Would you return the lines between the one holding "cake (510 836)" and the one holding "to (433 160)", inclusive, and only those, exactly as they stand in the listing below?

++++ Data ++++

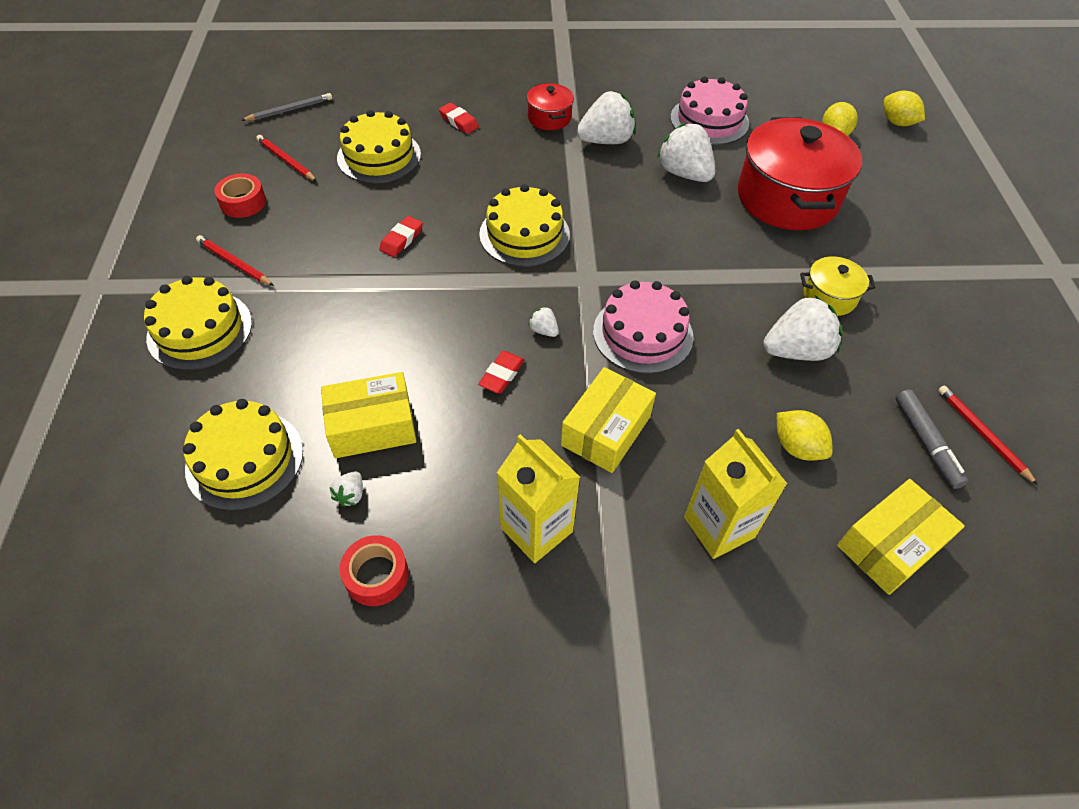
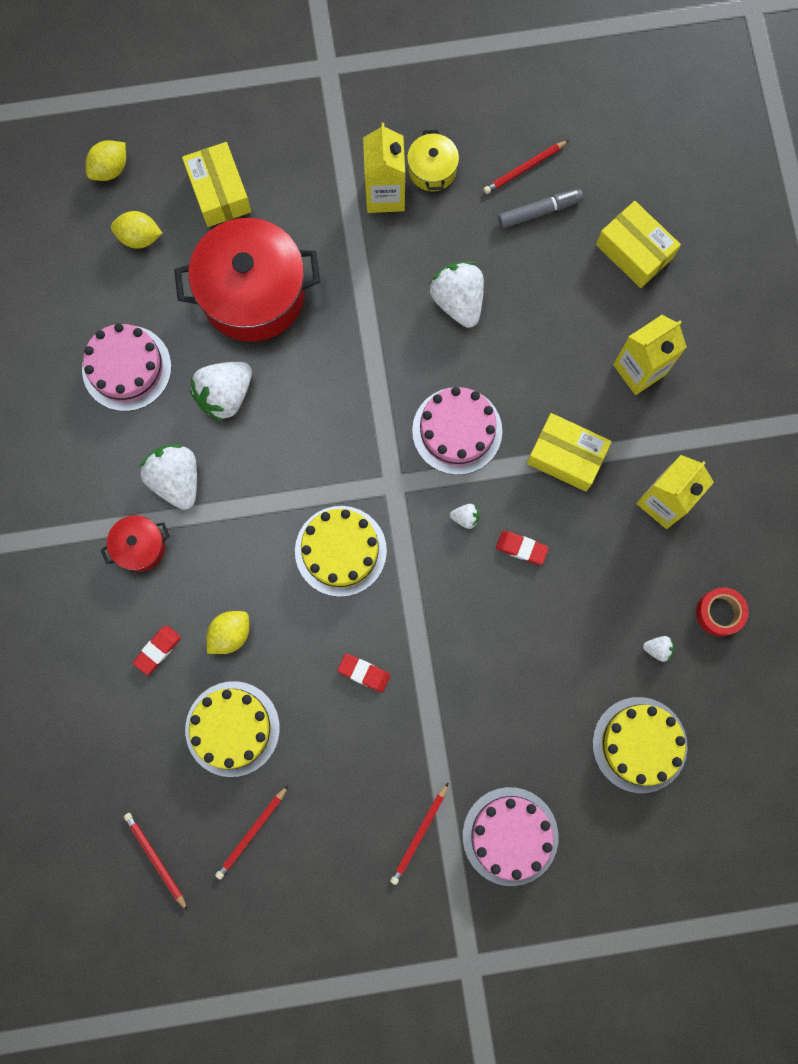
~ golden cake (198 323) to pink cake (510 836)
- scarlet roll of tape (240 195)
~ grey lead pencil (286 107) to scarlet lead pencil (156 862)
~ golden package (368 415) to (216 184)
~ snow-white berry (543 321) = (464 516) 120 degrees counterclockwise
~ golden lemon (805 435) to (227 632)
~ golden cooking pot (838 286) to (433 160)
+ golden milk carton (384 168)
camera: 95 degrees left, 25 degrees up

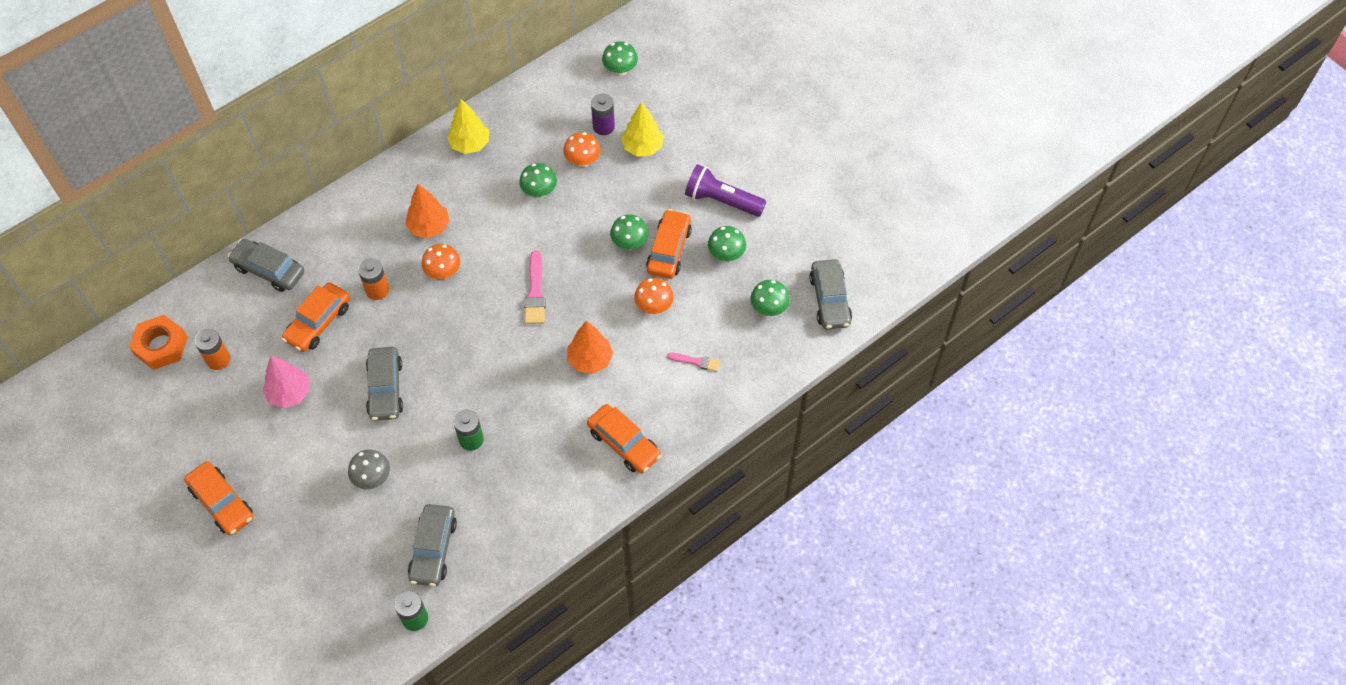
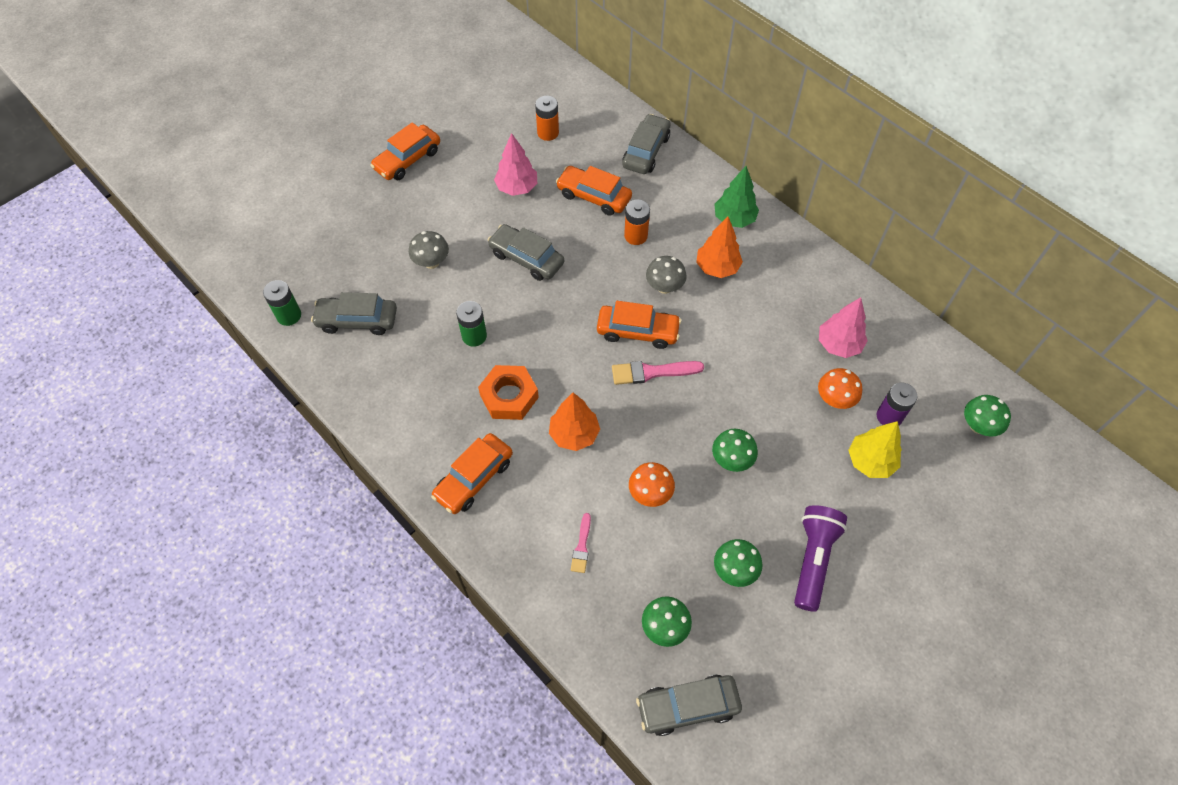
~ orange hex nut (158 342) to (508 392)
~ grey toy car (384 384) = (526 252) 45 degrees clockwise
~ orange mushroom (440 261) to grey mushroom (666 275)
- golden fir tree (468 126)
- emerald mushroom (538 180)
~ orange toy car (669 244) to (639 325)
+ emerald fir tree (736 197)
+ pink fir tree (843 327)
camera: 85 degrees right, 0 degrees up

++++
++++ Data ++++

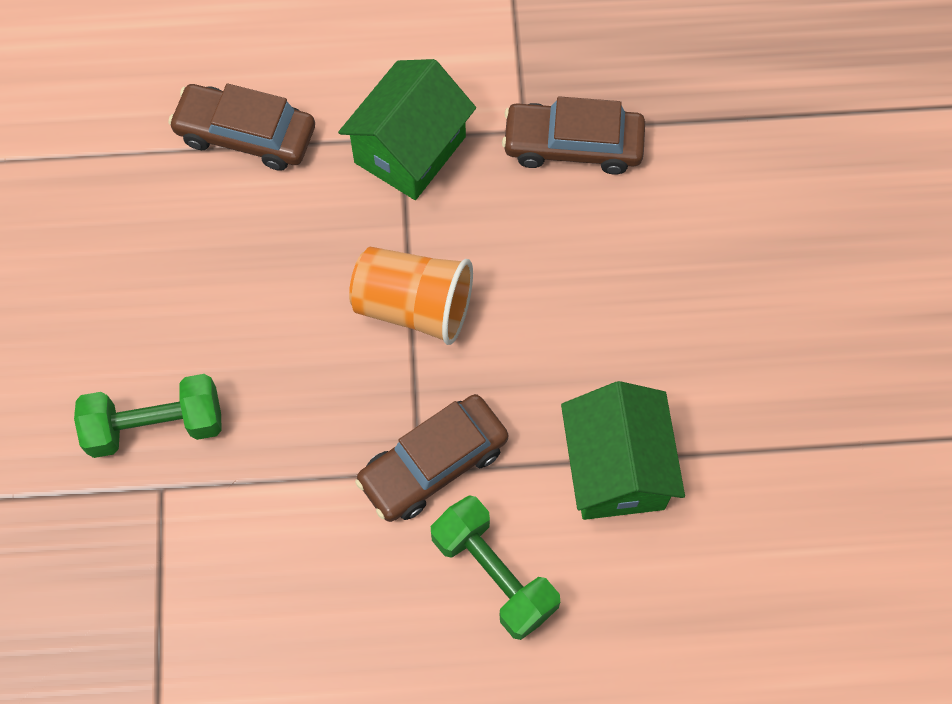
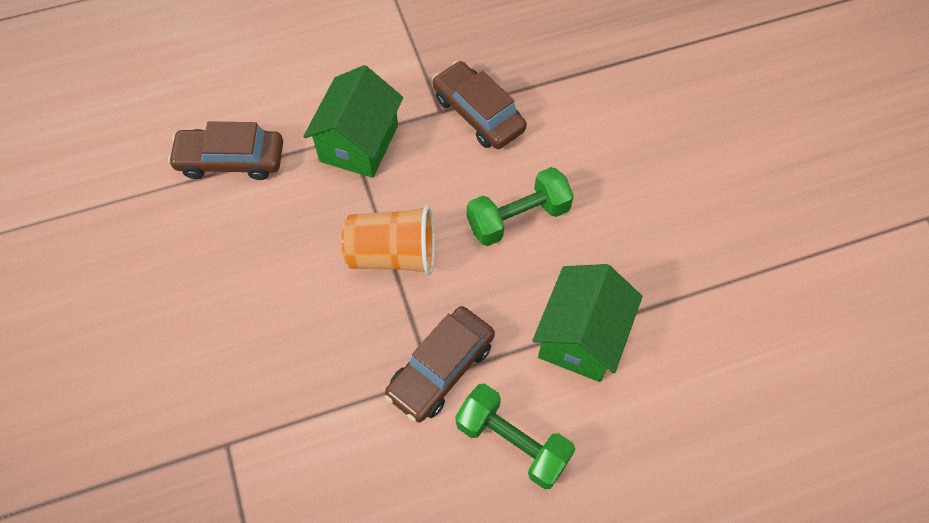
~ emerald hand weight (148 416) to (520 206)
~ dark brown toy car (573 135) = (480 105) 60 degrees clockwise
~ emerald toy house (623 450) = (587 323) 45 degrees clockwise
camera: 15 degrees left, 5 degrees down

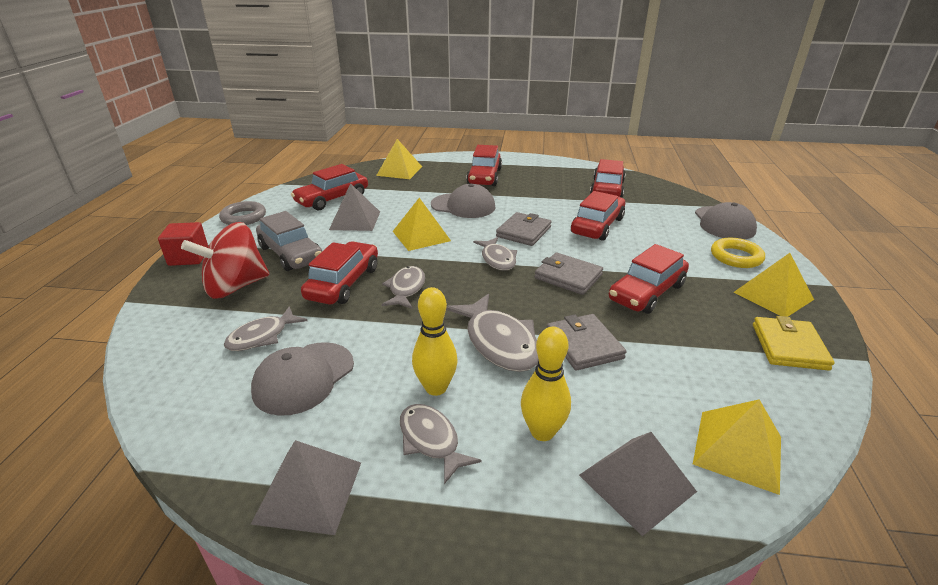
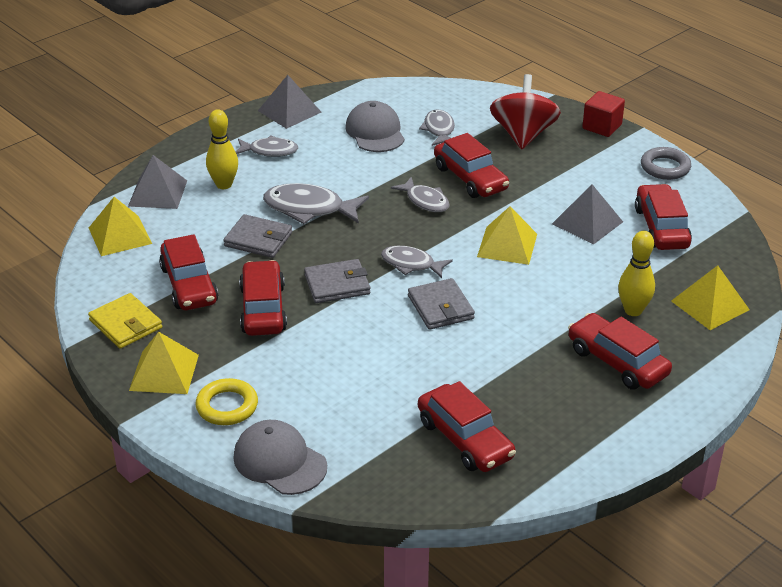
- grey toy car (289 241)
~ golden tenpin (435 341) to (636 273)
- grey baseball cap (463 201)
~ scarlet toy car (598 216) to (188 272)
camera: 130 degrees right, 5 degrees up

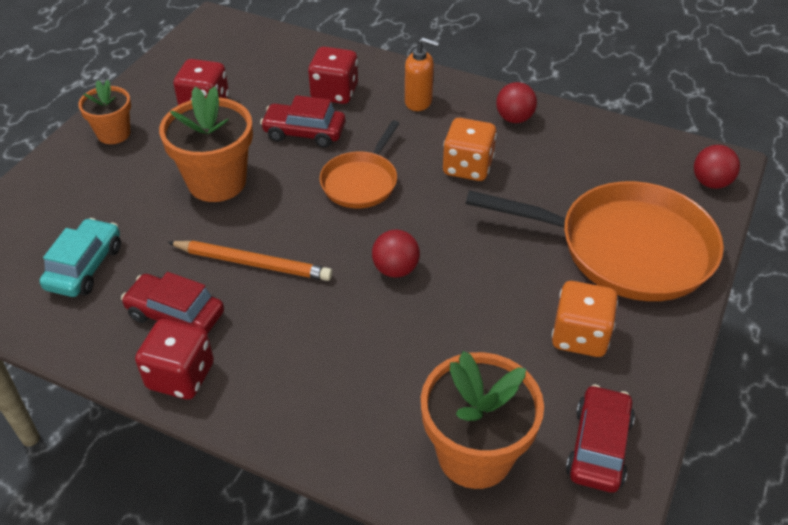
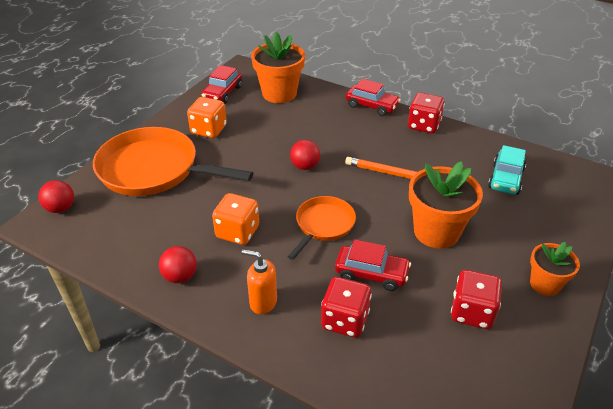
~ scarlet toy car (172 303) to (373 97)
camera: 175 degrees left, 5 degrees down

++++

_Task output_
~ golden cake (198 323) to pink cake (510 836)
- scarlet roll of tape (240 195)
~ grey lead pencil (286 107) to scarlet lead pencil (156 862)
~ golden package (368 415) to (216 184)
~ snow-white berry (543 321) = (464 516) 120 degrees counterclockwise
~ golden lemon (805 435) to (227 632)
~ golden cooking pot (838 286) to (433 160)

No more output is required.